— Provided data —
+++

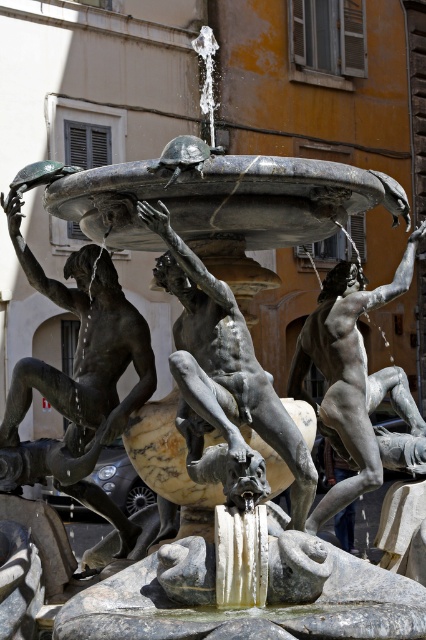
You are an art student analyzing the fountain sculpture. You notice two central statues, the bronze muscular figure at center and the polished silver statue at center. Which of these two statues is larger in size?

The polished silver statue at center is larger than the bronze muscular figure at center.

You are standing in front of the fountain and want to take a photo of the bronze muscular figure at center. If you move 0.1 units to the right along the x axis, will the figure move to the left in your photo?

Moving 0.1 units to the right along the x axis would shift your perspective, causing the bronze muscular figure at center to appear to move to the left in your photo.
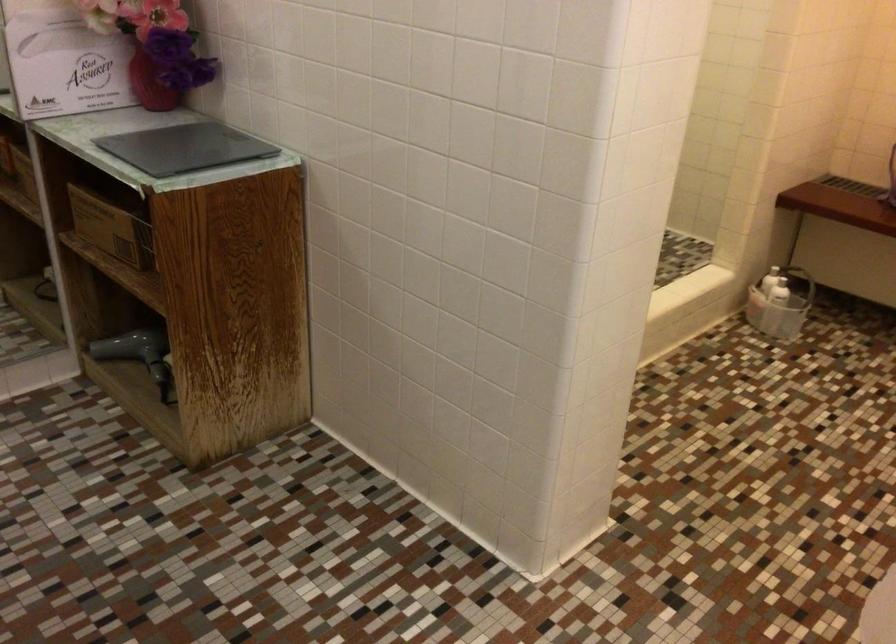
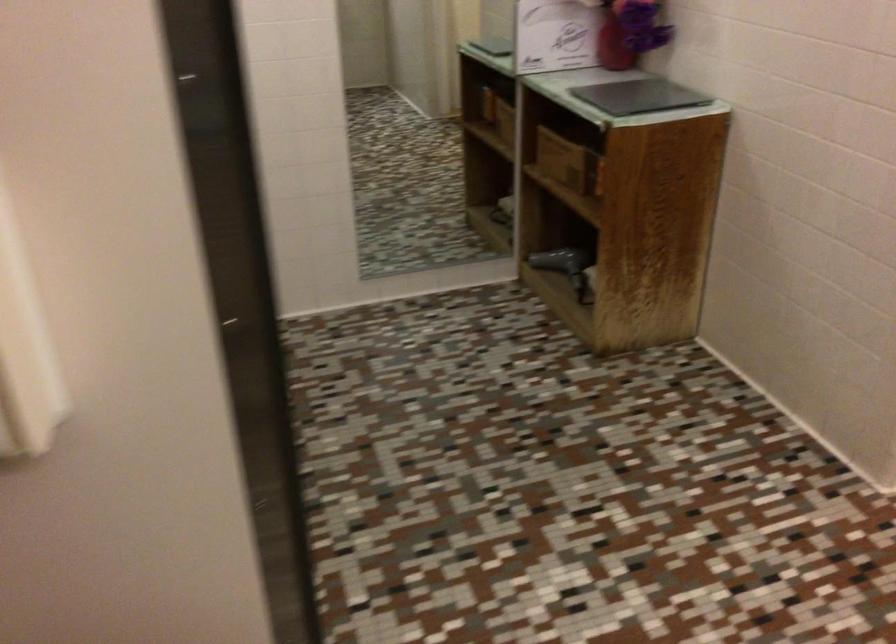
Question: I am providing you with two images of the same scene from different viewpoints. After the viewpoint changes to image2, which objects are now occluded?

+++

— Goal of the exercise —
Reproduce all of the material above word for word, omitting the pictures.

— Your solution —
You are an art student analyzing the fountain sculpture. You notice two central statues, the bronze muscular figure at center and the polished silver statue at center. Which of these two statues is larger in size?

The polished silver statue at center is larger than the bronze muscular figure at center.

You are standing in front of the fountain and want to take a photo of the bronze muscular figure at center. If you move 0.1 units to the right along the x axis, will the figure move to the left in your photo?

Moving 0.1 units to the right along the x axis would shift your perspective, causing the bronze muscular figure at center to appear to move to the left in your photo.
Question: I am providing you with two images of the same scene from different viewpoints. After the viewpoint changes to image2, which objects are now occluded?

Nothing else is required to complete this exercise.